TASK INSTRUCTIONS:
Retype only what runs from the line that contains "(432, 289) = (391, 159): green" through the last line of the listing below, both lines included.

DATA SECTION:

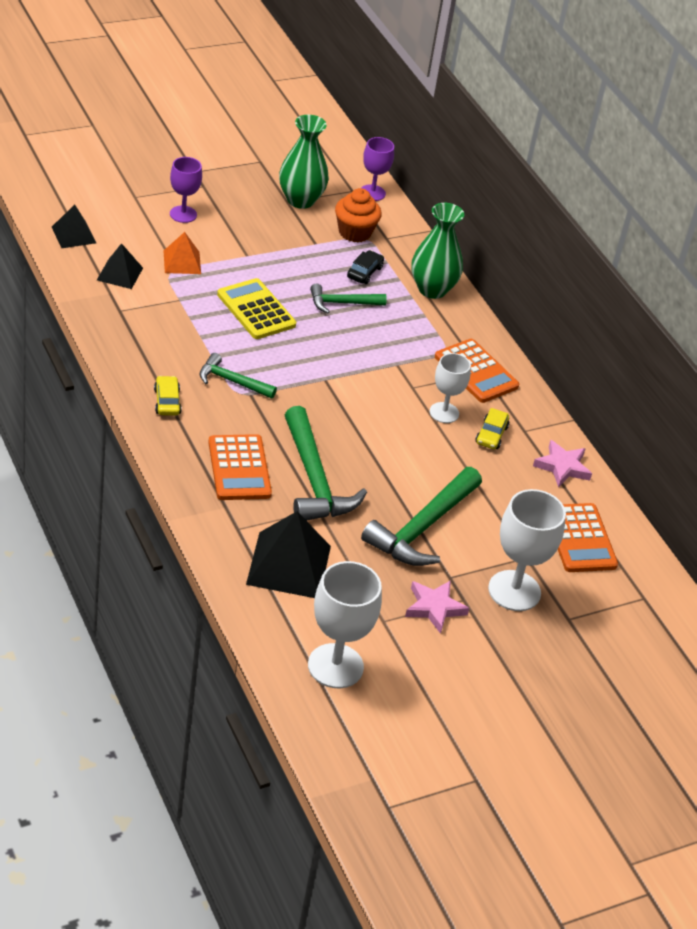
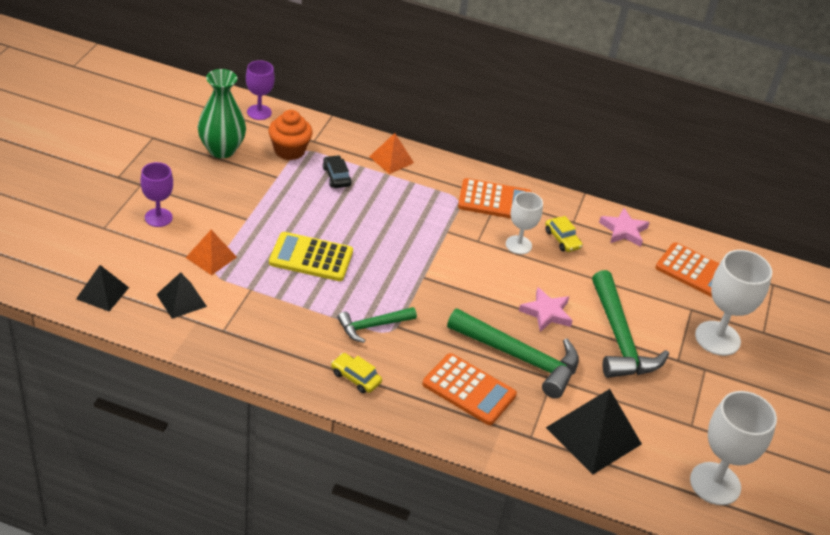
camera: 45 degrees left, 0 degrees up
(342, 303) = (355, 211): green hammer -> none
(432, 289) = (391, 159): green vase -> orange pyramid
(434, 608) = (701, 389): pink star -> pink star (546, 313)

PROBLEM SOLUTION:
(432, 289) = (391, 159): green vase -> orange pyramid
(434, 608) = (701, 389): pink star -> pink star (546, 313)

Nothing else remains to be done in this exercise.